▸ Work to complete
What is needed is an exact transcription of every record, minus the pictures.

▸ Extracted data entries
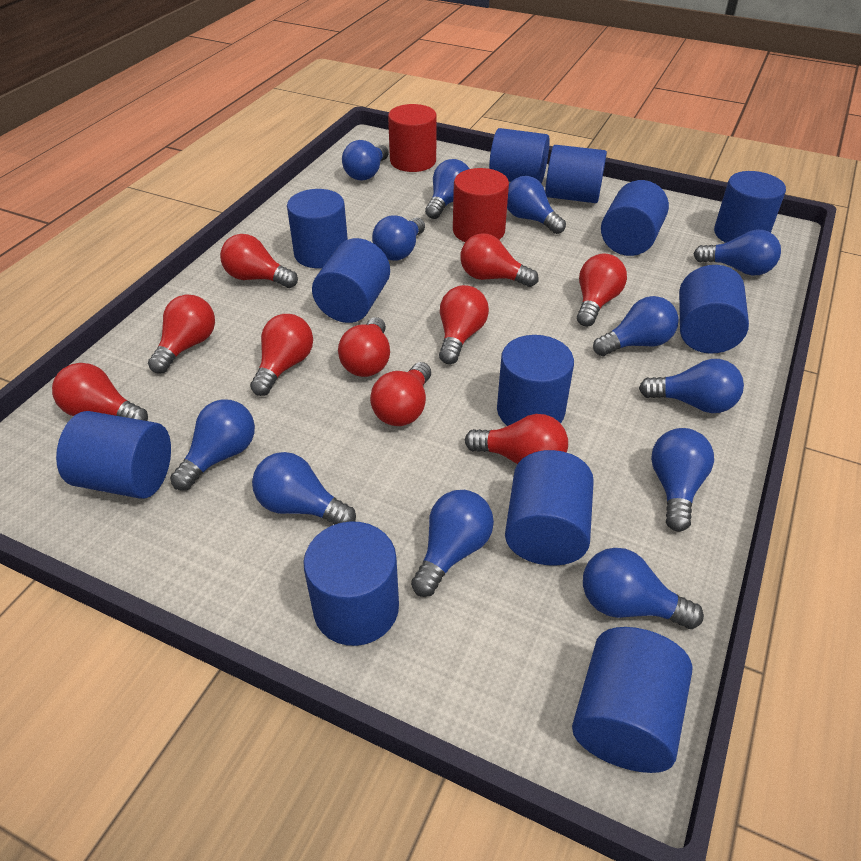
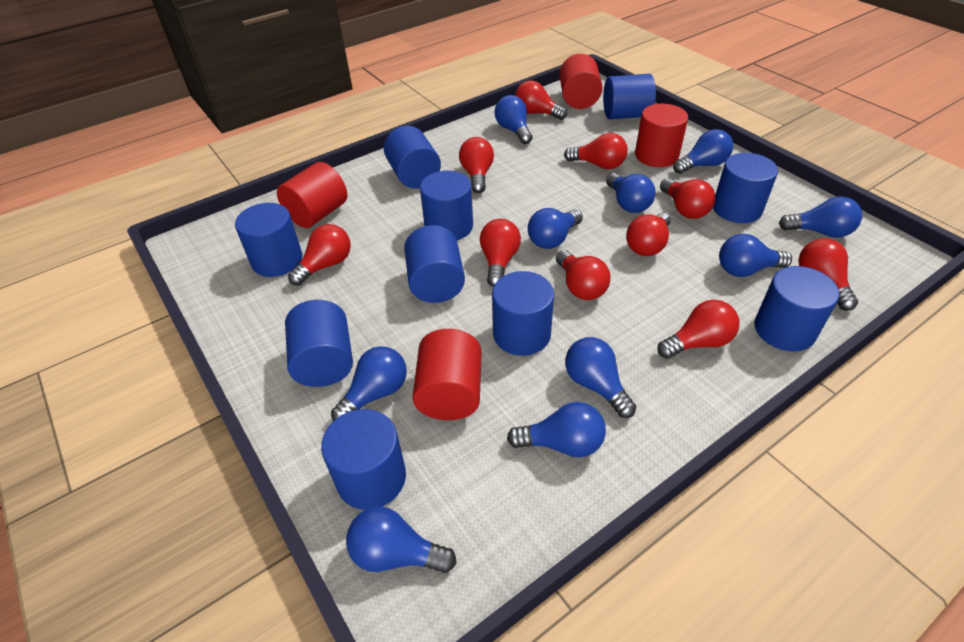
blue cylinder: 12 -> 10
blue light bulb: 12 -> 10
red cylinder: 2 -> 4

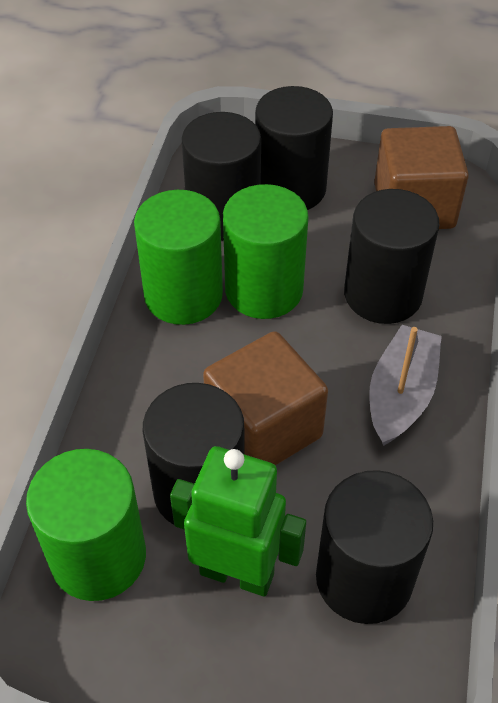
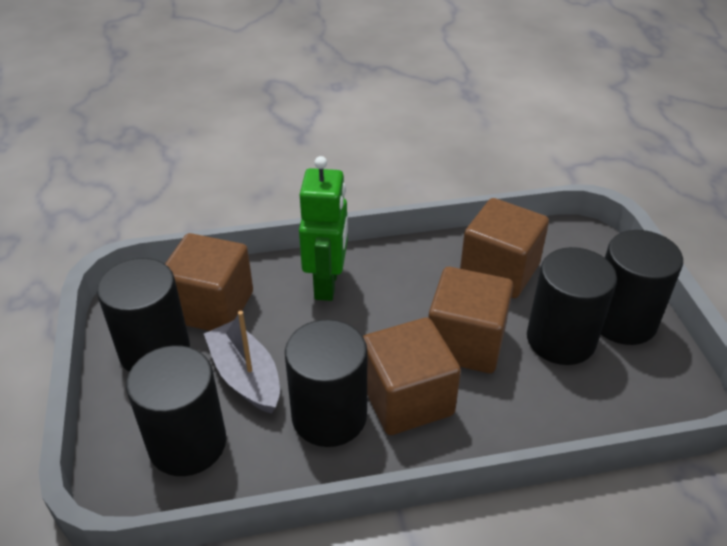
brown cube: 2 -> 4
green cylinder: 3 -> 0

▸ Worked solution
blue cylinder: 12 -> 10
blue light bulb: 12 -> 10
red cylinder: 2 -> 4

brown cube: 2 -> 4
green cylinder: 3 -> 0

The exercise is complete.